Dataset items
================

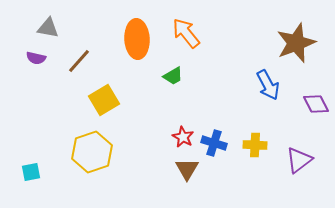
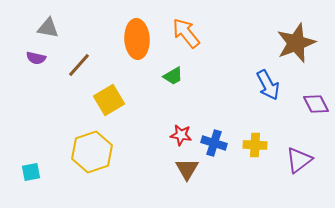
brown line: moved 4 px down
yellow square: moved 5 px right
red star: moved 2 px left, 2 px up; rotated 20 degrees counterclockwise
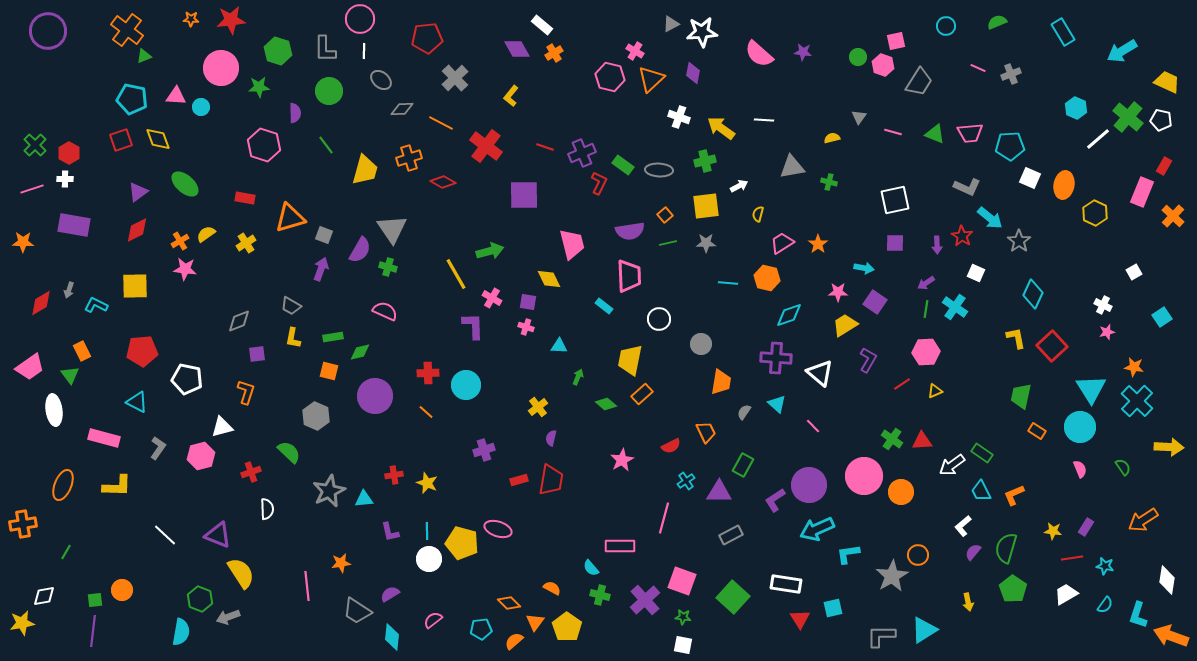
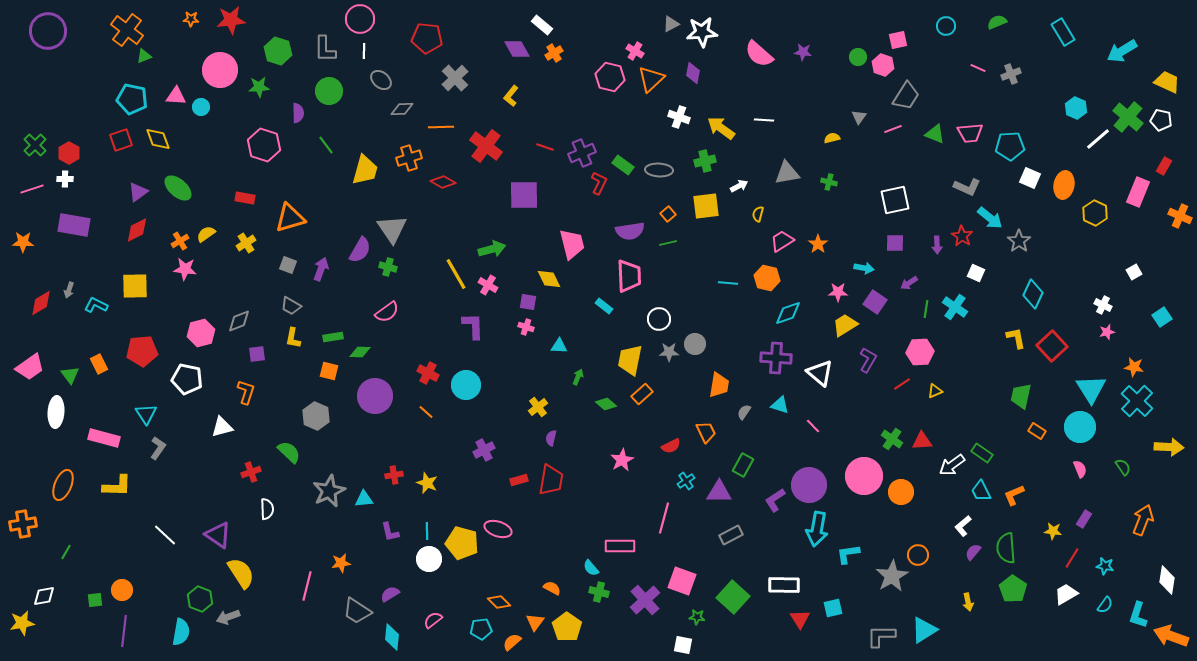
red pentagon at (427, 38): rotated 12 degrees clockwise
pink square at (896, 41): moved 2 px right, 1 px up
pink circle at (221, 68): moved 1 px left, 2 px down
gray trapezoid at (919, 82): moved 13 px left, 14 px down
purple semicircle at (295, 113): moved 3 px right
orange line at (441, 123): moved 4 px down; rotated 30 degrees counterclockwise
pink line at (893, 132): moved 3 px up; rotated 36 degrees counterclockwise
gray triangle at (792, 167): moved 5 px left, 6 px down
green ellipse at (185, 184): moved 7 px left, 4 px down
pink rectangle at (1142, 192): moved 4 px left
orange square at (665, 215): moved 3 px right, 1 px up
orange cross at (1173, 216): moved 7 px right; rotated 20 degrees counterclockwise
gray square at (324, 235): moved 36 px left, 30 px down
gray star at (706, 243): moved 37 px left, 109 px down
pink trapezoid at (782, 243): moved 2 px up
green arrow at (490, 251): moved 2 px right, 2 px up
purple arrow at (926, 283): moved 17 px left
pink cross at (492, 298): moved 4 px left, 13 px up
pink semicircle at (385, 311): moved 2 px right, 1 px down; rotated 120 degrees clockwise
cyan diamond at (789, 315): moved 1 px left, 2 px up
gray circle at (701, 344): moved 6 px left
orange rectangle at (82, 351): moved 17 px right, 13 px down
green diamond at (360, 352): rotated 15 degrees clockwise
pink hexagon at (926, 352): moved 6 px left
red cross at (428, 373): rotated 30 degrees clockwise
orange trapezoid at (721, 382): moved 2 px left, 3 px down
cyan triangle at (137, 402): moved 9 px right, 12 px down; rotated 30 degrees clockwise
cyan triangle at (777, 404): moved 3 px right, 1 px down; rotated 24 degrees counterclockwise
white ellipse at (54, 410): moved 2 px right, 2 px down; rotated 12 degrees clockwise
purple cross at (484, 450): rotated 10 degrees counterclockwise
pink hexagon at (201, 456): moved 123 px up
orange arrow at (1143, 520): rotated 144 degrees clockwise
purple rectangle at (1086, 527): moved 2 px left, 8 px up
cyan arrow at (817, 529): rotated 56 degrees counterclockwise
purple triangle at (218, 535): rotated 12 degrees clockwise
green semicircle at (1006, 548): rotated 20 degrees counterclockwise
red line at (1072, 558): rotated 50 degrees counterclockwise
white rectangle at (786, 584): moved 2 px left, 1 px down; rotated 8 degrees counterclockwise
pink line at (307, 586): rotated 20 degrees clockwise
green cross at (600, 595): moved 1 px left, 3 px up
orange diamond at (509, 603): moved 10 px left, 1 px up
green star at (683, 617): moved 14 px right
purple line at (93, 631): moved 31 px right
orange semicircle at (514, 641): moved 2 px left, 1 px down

================

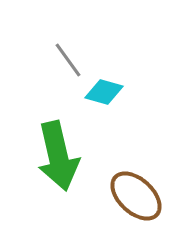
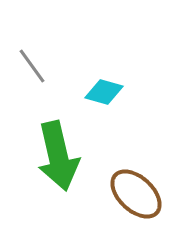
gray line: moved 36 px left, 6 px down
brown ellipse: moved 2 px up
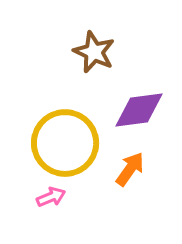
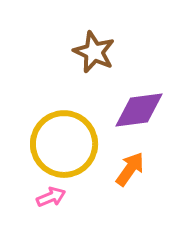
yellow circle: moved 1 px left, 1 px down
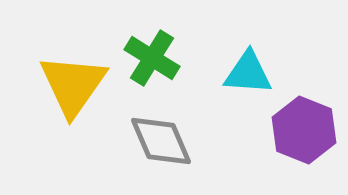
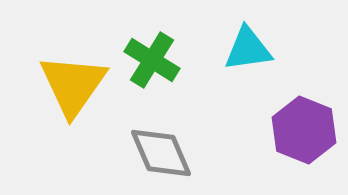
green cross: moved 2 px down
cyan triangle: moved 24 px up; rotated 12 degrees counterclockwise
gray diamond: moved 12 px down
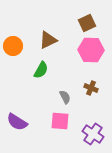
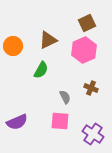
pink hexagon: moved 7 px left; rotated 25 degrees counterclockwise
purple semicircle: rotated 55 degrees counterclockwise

================

* [WORK TO BE COMPLETED] Copy only this part of the entries above: the line with "green semicircle at", the line with "green cross at", and the lines between, all exactly as written.

* [RESULT OF THIS TASK]
green semicircle at (1006, 548): rotated 20 degrees counterclockwise
red line at (1072, 558): rotated 50 degrees counterclockwise
white rectangle at (786, 584): moved 2 px left, 1 px down; rotated 8 degrees counterclockwise
pink line at (307, 586): rotated 20 degrees clockwise
green cross at (600, 595): moved 1 px left, 3 px up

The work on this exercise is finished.